PROBLEM
Only the lines holding "purple" are wanted here; copy each from the listing.

DATA UNDER STUDY below:

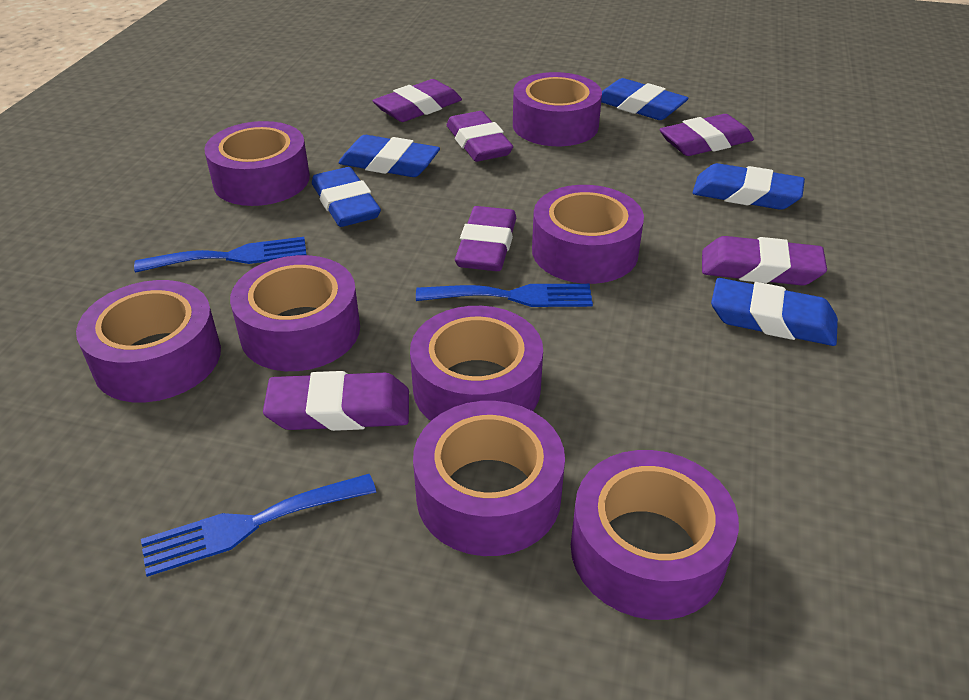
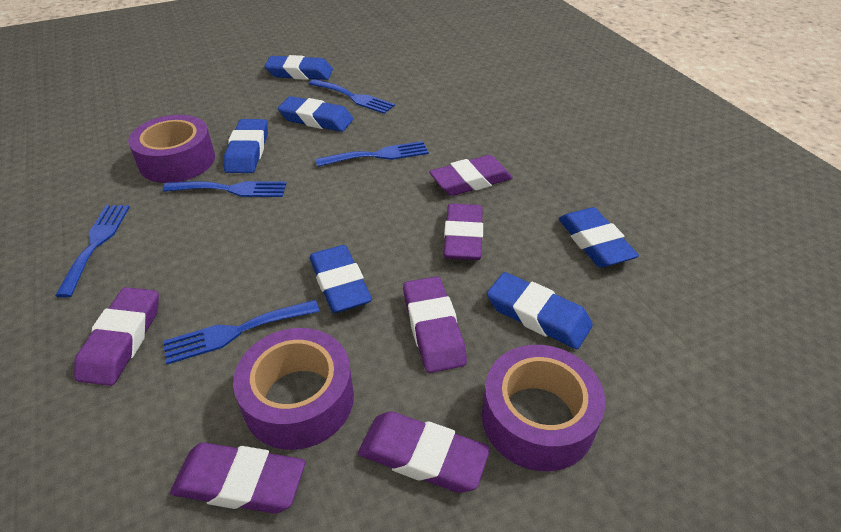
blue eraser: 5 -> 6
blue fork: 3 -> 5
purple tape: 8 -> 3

End of DATA UNDER STUDY.
DATA UNDER STUDY below:

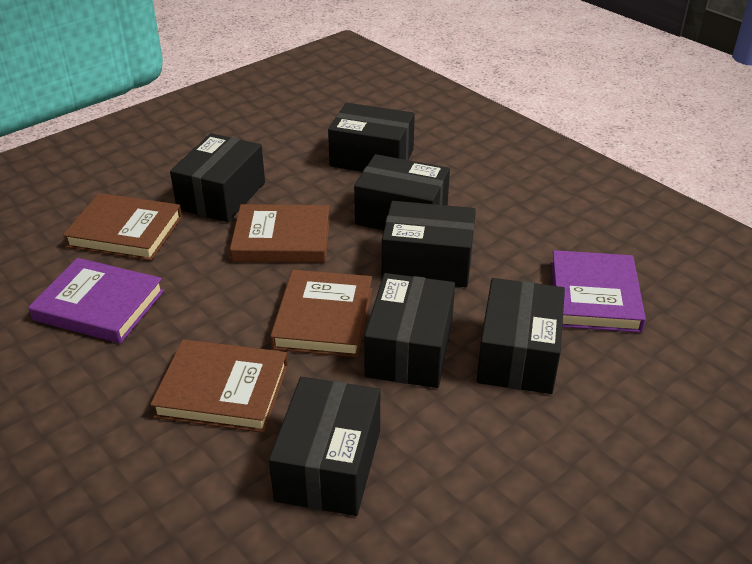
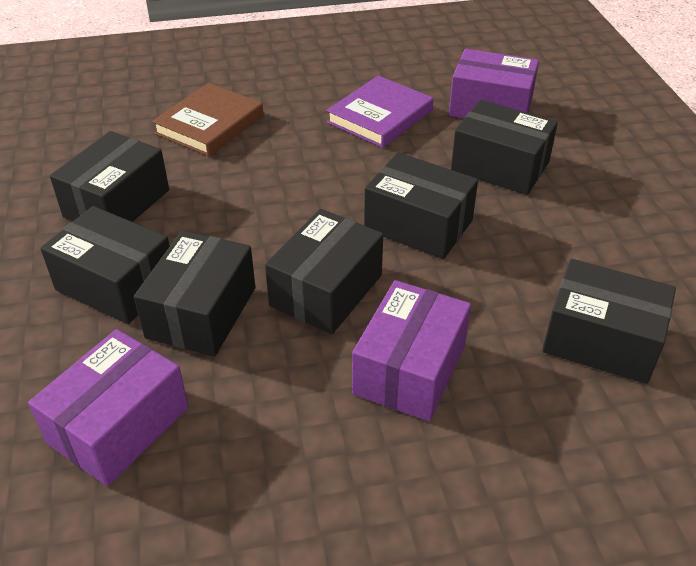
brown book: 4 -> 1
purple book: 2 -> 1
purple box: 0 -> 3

End of DATA UNDER STUDY.

RESULT OF THIS TASK
purple tape: 8 -> 3
purple book: 2 -> 1
purple box: 0 -> 3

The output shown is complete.